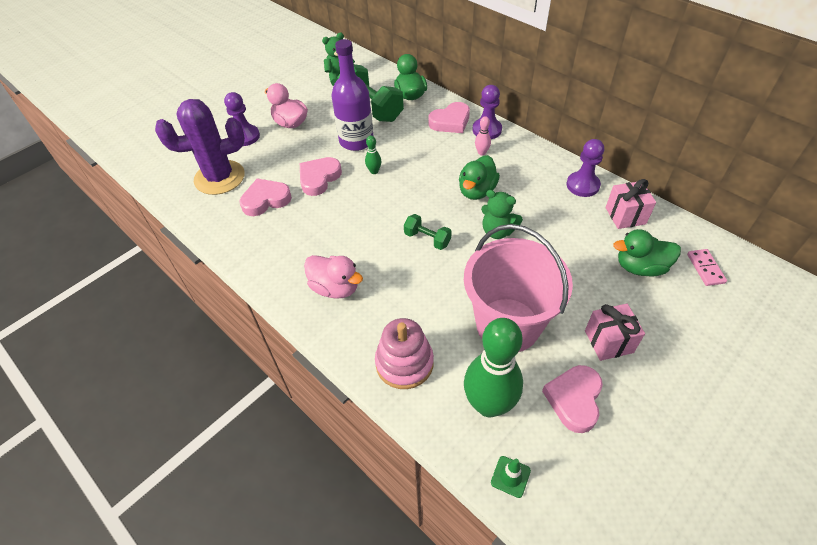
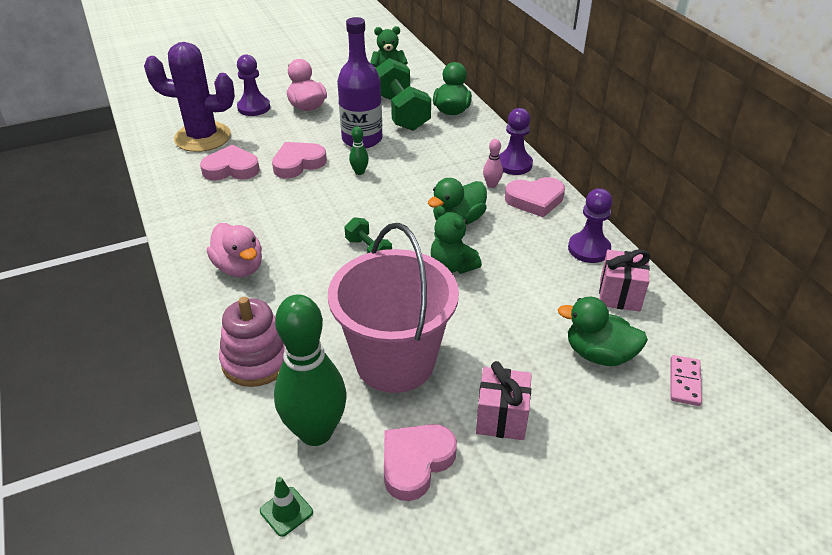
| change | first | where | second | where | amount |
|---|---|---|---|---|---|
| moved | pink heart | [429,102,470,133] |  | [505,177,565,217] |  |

**Work task:** Output the whole listing without change. Any picture is to be left out.

**Result:**
| change | first | where | second | where | amount |
|---|---|---|---|---|---|
| moved | pink heart | [429,102,470,133] |  | [505,177,565,217] |  |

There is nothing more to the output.